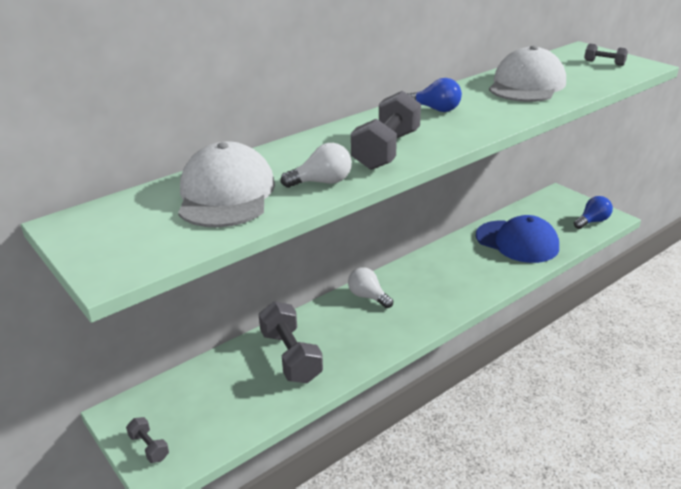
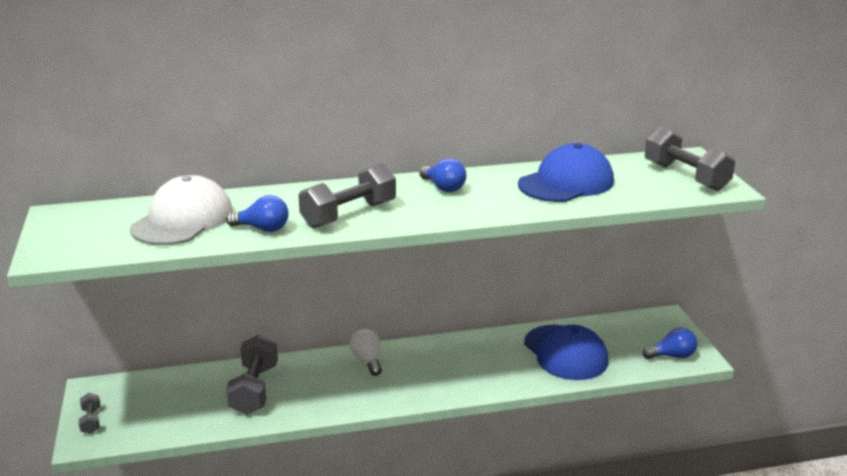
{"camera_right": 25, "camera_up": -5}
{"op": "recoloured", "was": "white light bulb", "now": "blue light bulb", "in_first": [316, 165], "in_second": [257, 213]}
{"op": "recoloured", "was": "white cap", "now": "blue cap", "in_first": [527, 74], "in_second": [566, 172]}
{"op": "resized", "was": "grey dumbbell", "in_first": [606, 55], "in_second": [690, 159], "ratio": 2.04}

· · ·

§ Task: Dropping every picture, restate the material word for word.

§ Result of the exercise:
{"camera_right": 25, "camera_up": -5}
{"op": "recoloured", "was": "white light bulb", "now": "blue light bulb", "in_first": [316, 165], "in_second": [257, 213]}
{"op": "recoloured", "was": "white cap", "now": "blue cap", "in_first": [527, 74], "in_second": [566, 172]}
{"op": "resized", "was": "grey dumbbell", "in_first": [606, 55], "in_second": [690, 159], "ratio": 2.04}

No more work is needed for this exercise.